** EXERCISE OBJECTIVE **
In the listing below, find the line containing "(409, 388) = (565, 238): purple" and the line containing "(687, 502) = (752, 427): brown", then copy exactly everything from the first through the second, except the pictures.

──────

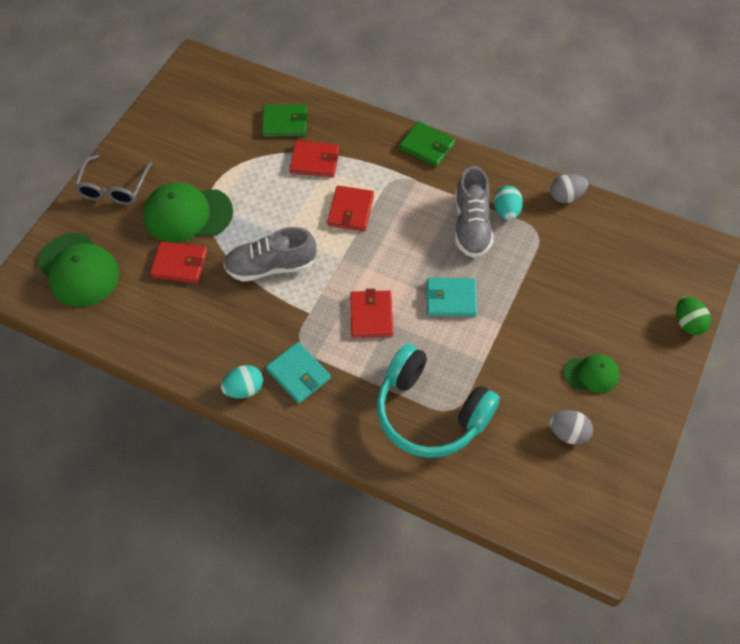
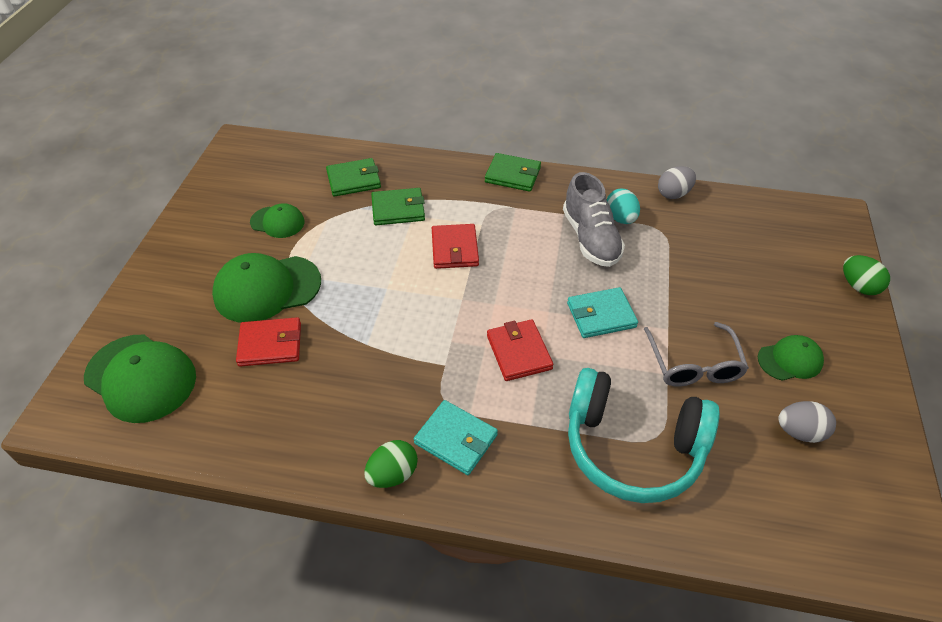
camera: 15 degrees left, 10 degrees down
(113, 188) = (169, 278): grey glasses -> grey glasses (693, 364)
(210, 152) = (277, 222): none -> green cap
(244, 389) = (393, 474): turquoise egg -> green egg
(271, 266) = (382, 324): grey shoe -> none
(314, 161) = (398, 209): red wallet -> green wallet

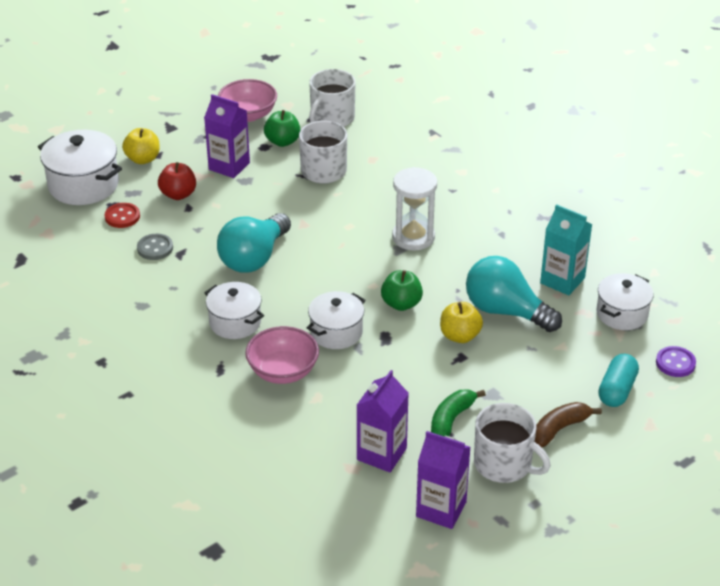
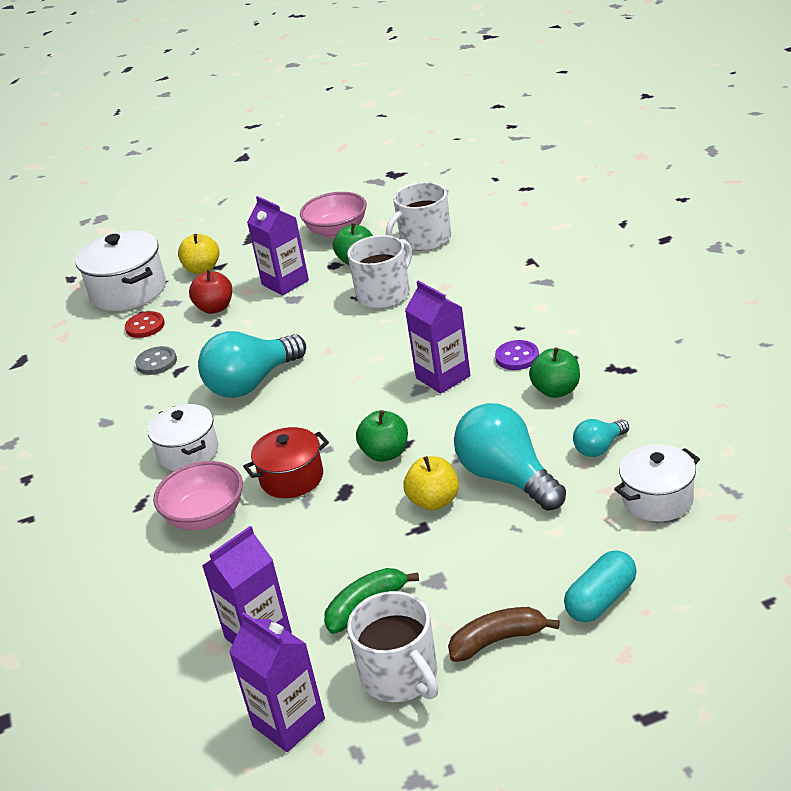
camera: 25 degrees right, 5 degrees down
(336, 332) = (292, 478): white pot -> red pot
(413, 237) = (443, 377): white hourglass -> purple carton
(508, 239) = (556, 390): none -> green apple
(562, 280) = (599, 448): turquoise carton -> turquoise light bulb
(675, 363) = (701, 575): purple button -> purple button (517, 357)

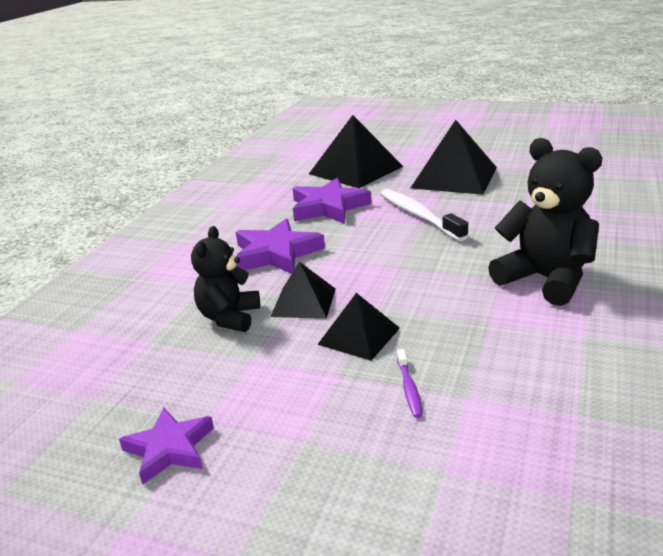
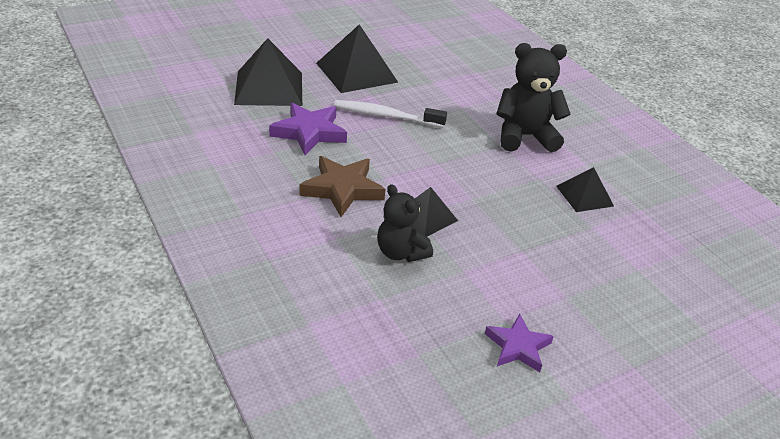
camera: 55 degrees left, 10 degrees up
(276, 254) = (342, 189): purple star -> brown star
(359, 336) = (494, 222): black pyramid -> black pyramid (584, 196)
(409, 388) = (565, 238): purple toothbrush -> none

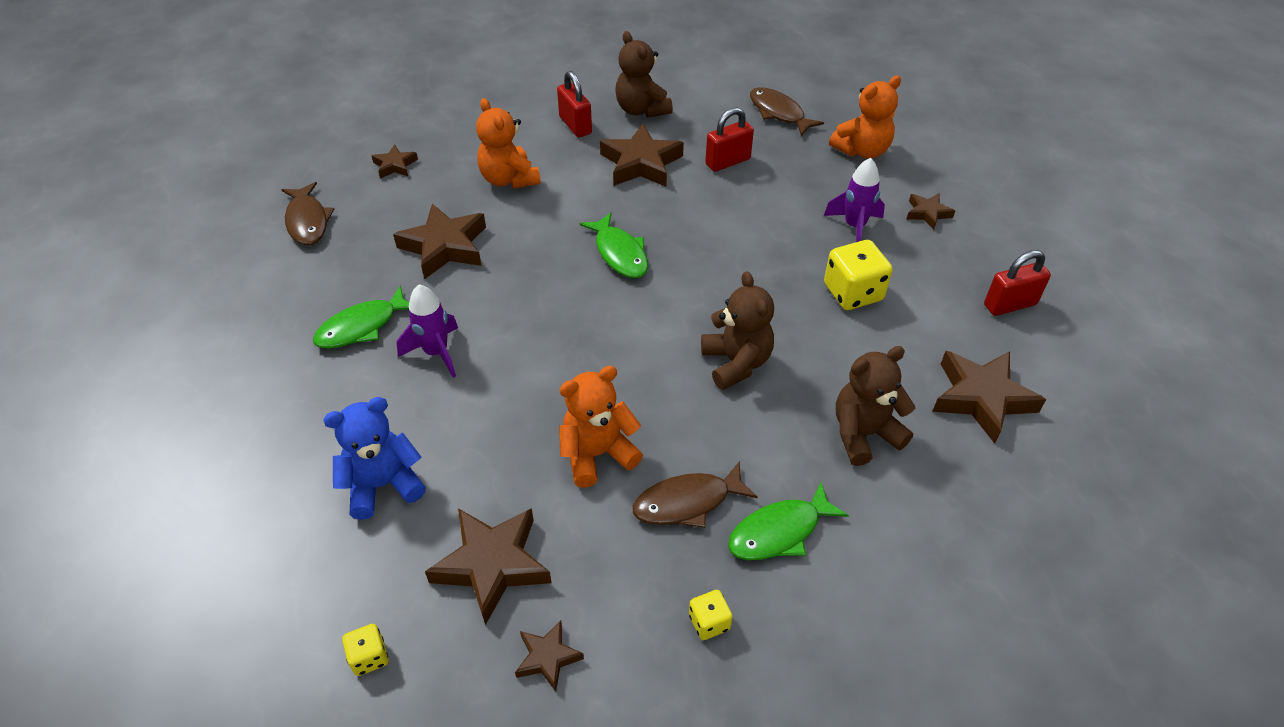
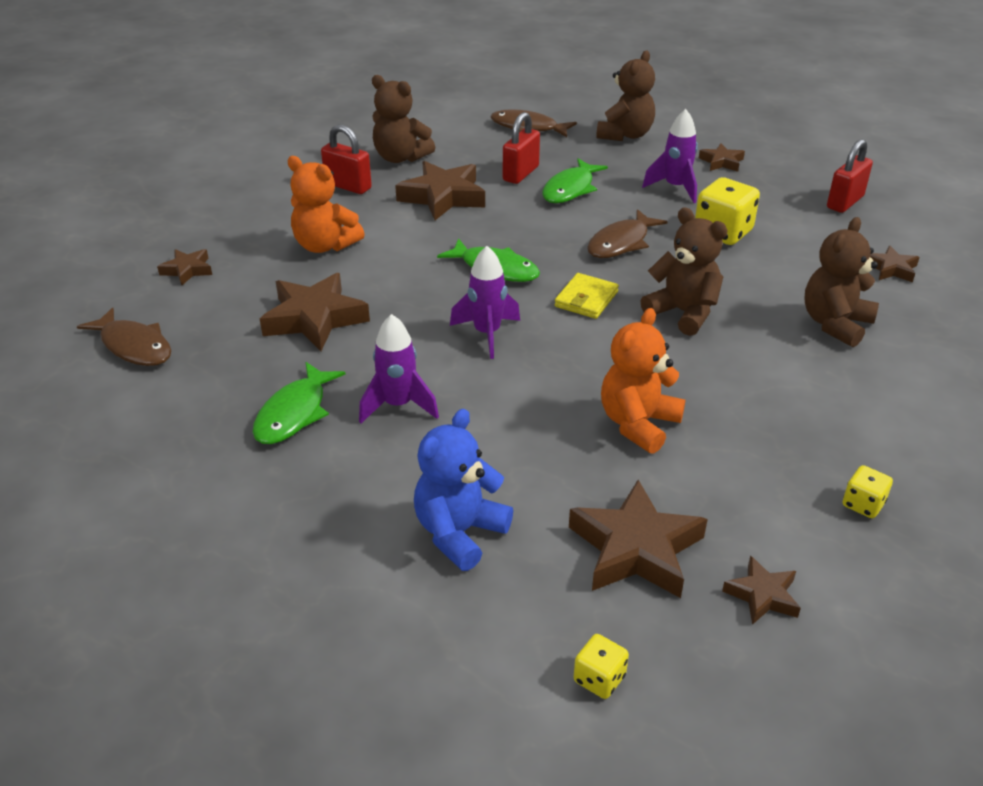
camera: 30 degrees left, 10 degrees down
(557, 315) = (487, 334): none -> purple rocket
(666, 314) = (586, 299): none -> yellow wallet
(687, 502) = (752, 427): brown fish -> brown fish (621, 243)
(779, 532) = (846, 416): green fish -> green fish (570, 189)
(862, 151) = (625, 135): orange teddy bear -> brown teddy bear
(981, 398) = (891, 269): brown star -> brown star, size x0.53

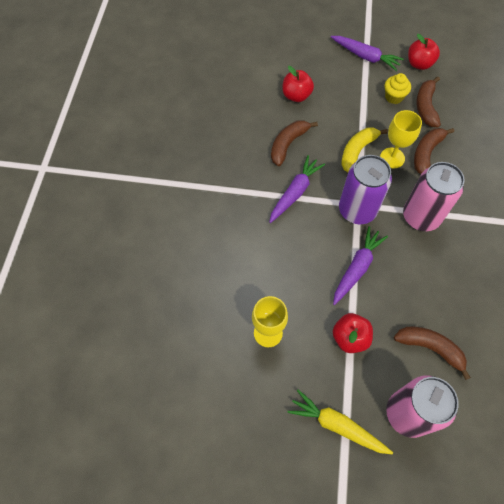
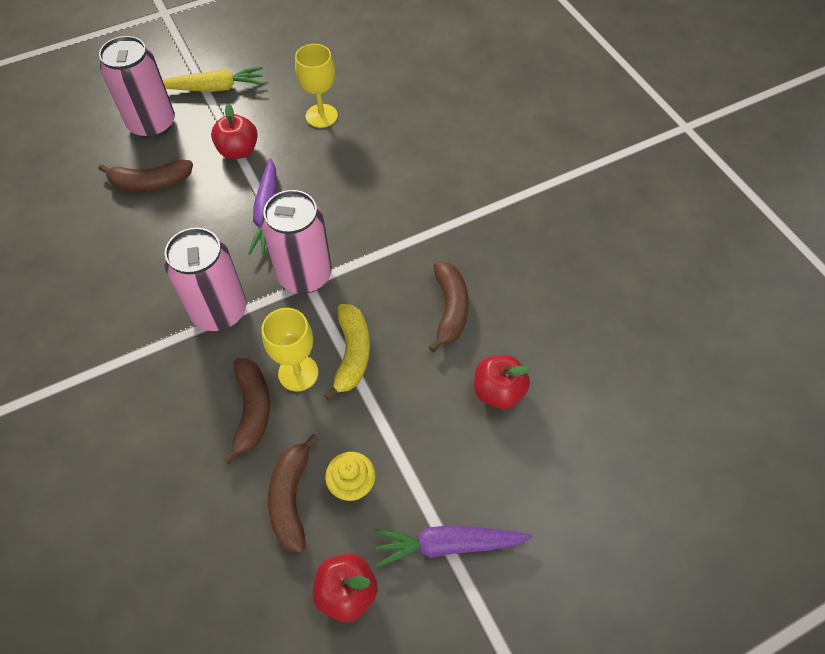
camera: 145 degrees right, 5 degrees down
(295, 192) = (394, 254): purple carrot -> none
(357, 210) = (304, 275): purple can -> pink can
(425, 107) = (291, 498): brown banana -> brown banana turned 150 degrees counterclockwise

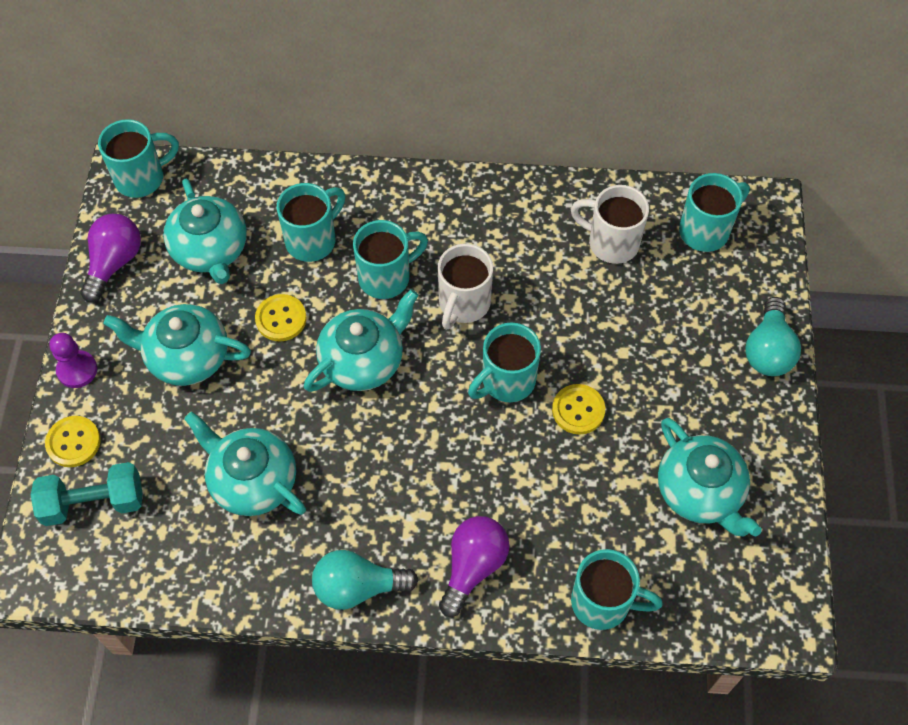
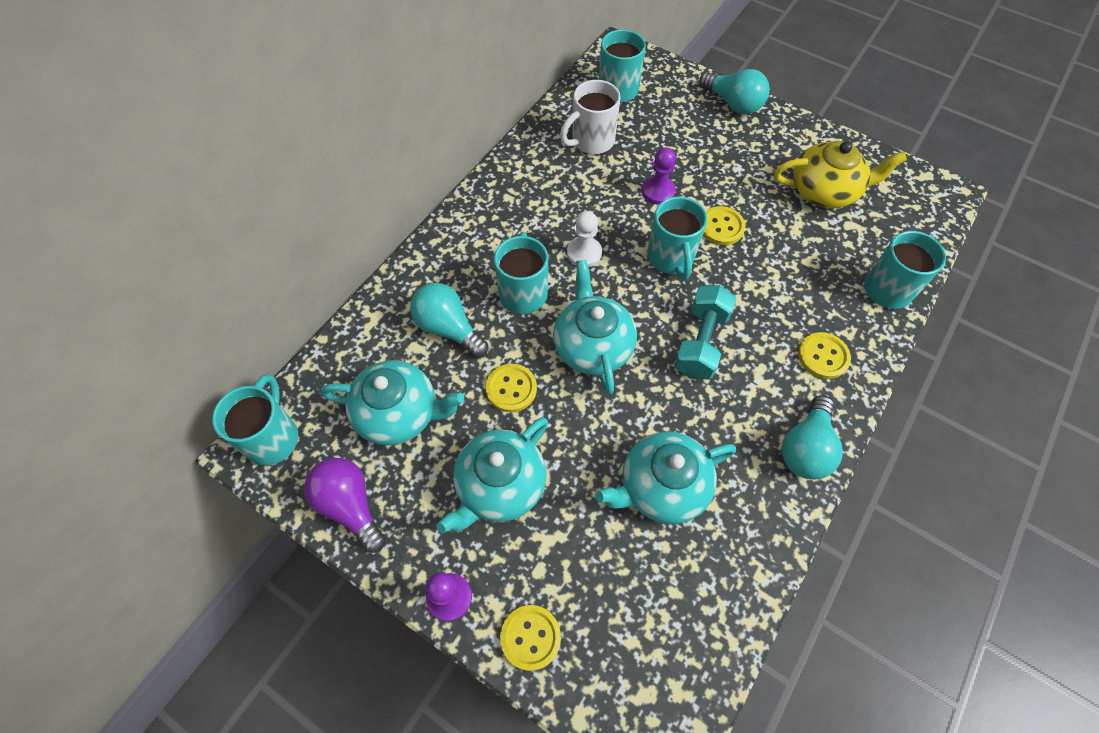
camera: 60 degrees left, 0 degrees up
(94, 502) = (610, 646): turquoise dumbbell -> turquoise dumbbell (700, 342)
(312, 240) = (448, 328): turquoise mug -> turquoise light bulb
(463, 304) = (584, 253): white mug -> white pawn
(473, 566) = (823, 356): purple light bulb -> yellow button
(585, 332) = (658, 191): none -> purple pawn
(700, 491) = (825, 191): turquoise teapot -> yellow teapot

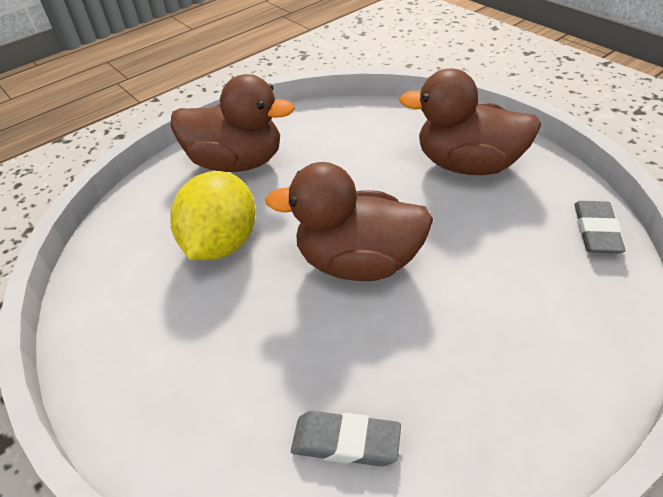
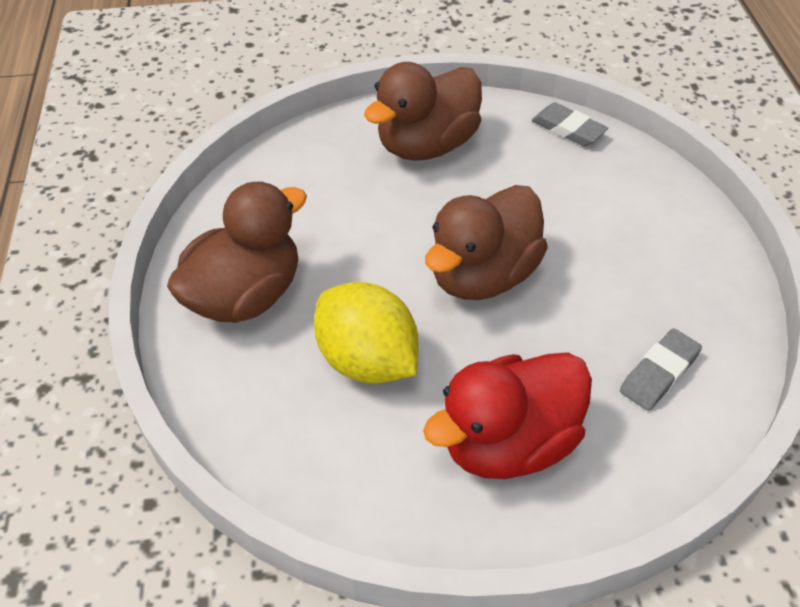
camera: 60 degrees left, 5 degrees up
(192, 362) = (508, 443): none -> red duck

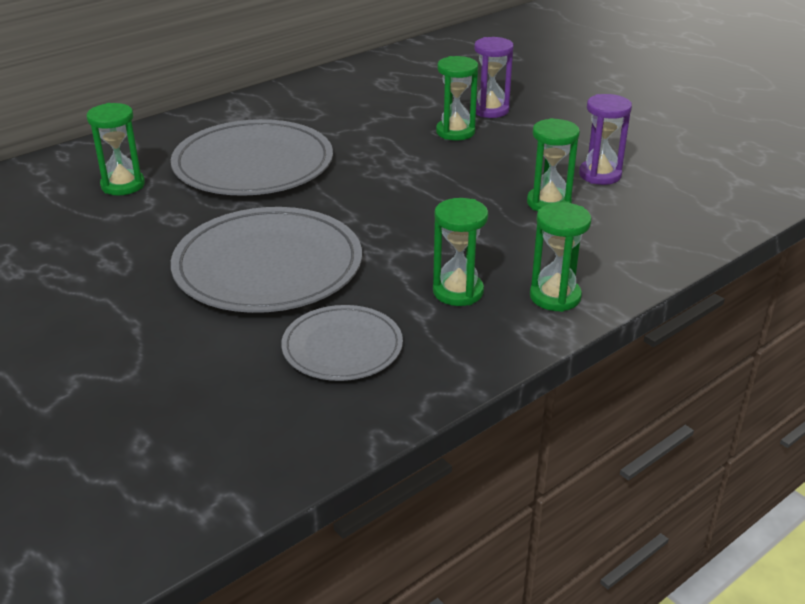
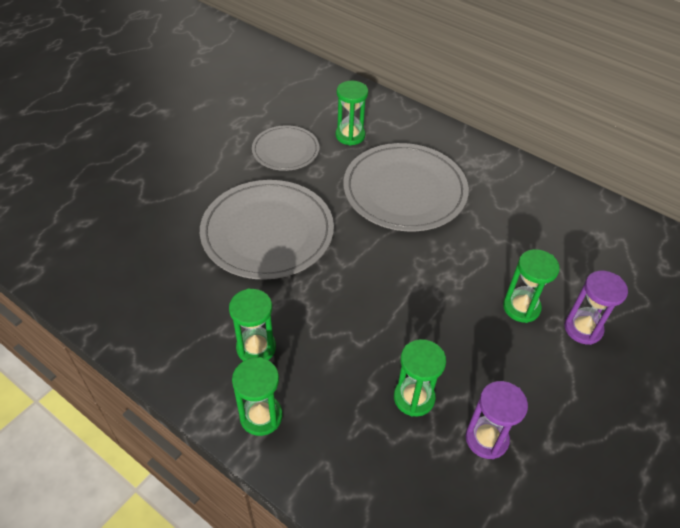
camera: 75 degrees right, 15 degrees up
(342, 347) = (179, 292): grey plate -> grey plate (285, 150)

──────

** FINAL ANSWER **
(409, 388) = (565, 238): purple toothbrush -> none

camera: 30 degrees left, 10 degrees down
(557, 315) = (487, 334): none -> purple rocket
(666, 314) = (586, 299): none -> yellow wallet
(687, 502) = (752, 427): brown fish -> brown fish (621, 243)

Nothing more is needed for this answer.